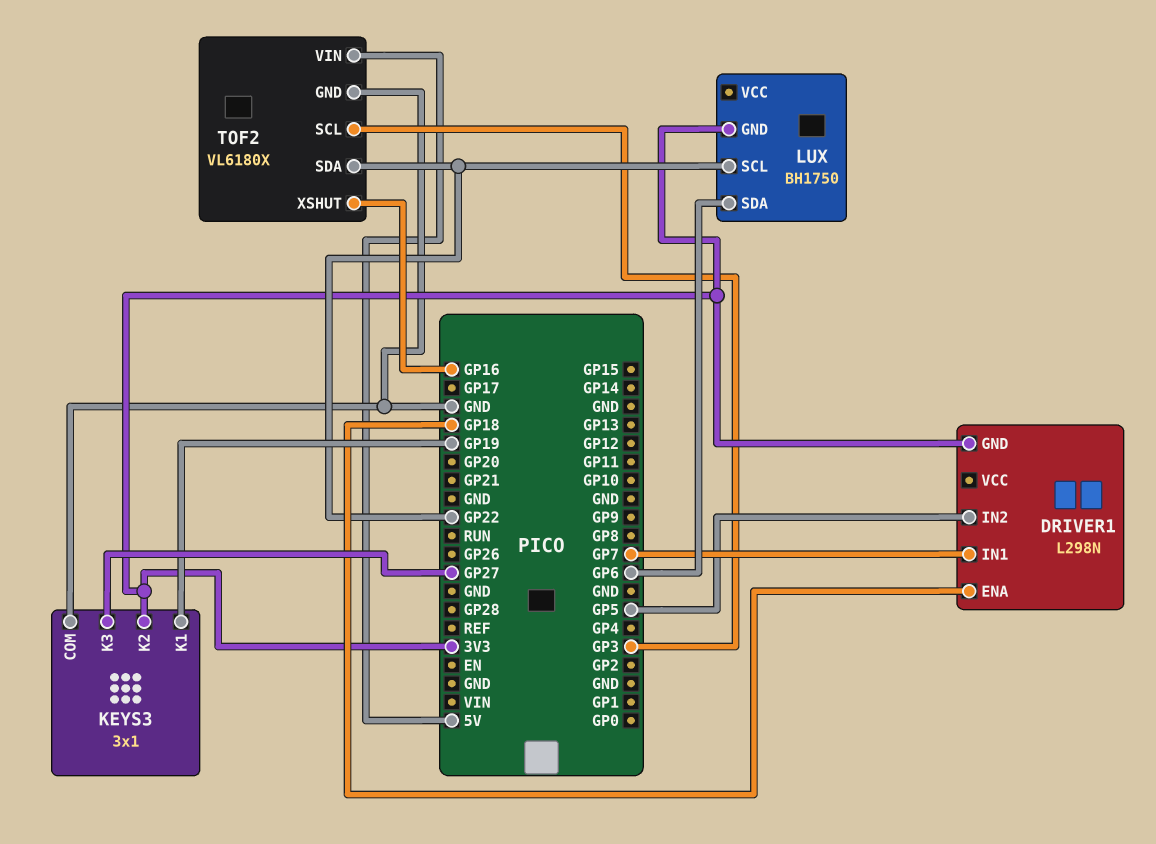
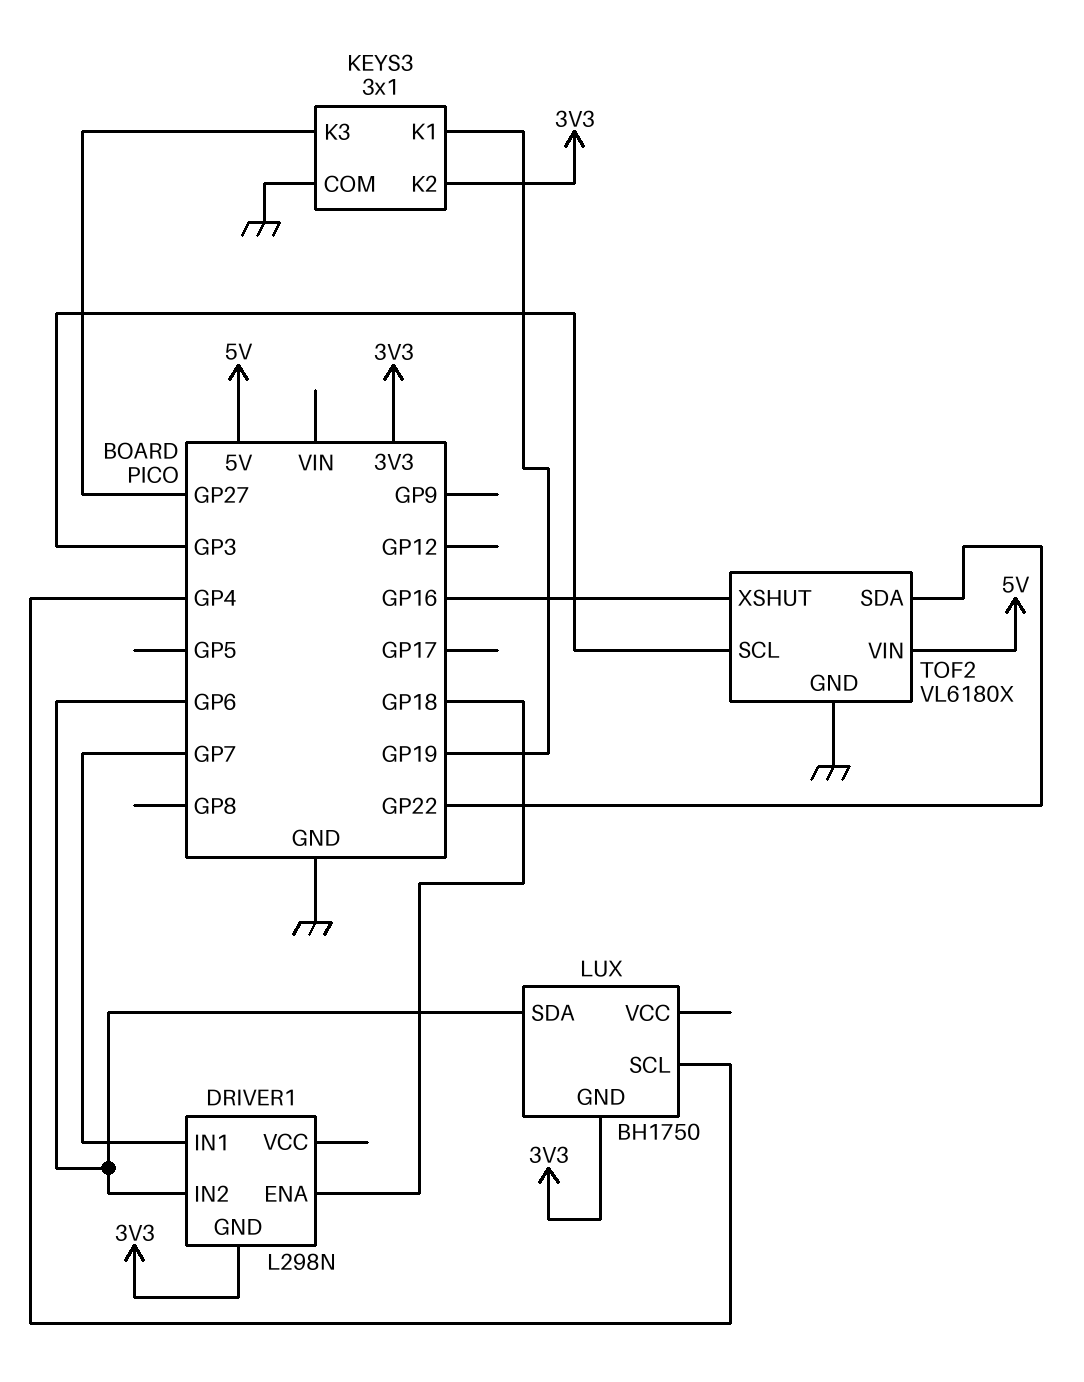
DRIVER1 pin IN2: GP5 -> GP6
LUX pin SCL: GP22 -> GP4

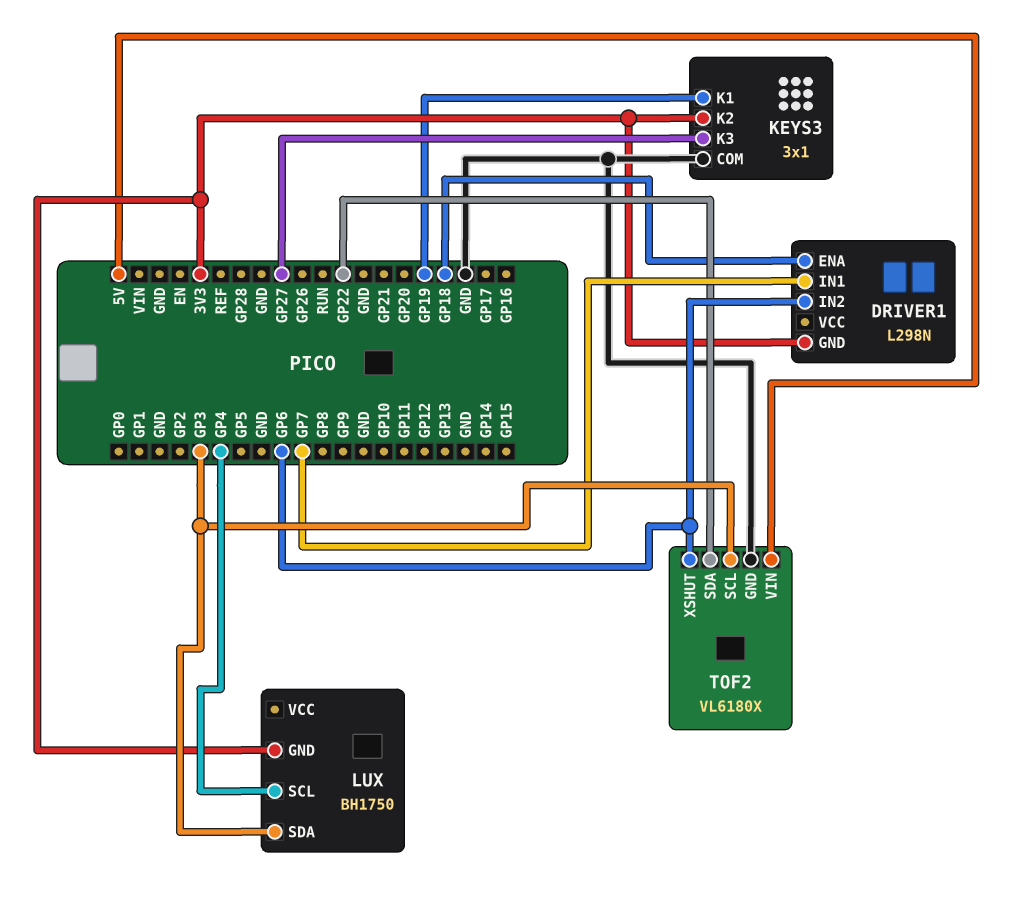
LUX pin SDA: GP6 -> GP3
TOF2 pin XSHUT: GP16 -> GP6

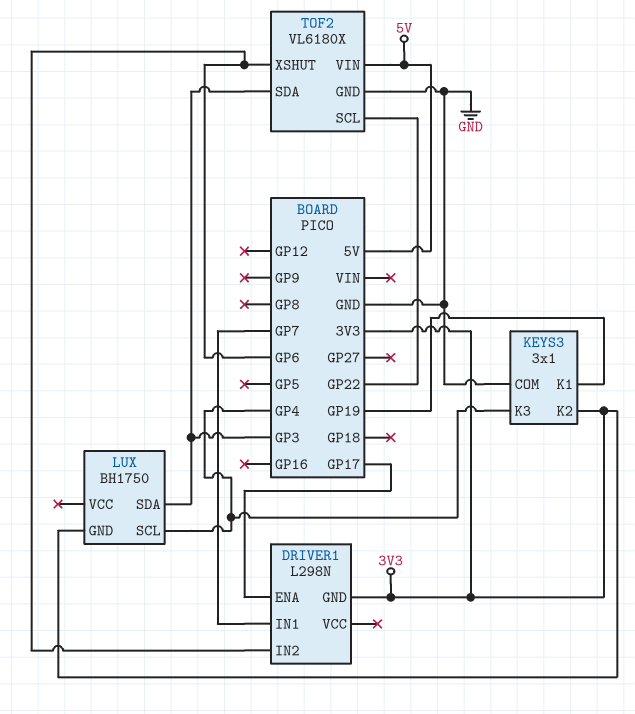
DRIVER1 pin ENA: GP18 -> GP17
KEYS3 pin K3: GP27 -> GP4
TOF2 pin SCL: GP3 -> GP22
TOF2 pin SDA: GP22 -> GP3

**Brief:** Reproduce each line above precisely, with no pictures.

**Result of this exercise:**
DRIVER1 pin IN2: GP5 -> GP6
LUX pin SCL: GP22 -> GP4

LUX pin SDA: GP6 -> GP3
TOF2 pin XSHUT: GP16 -> GP6

DRIVER1 pin ENA: GP18 -> GP17
KEYS3 pin K3: GP27 -> GP4
TOF2 pin SCL: GP3 -> GP22
TOF2 pin SDA: GP22 -> GP3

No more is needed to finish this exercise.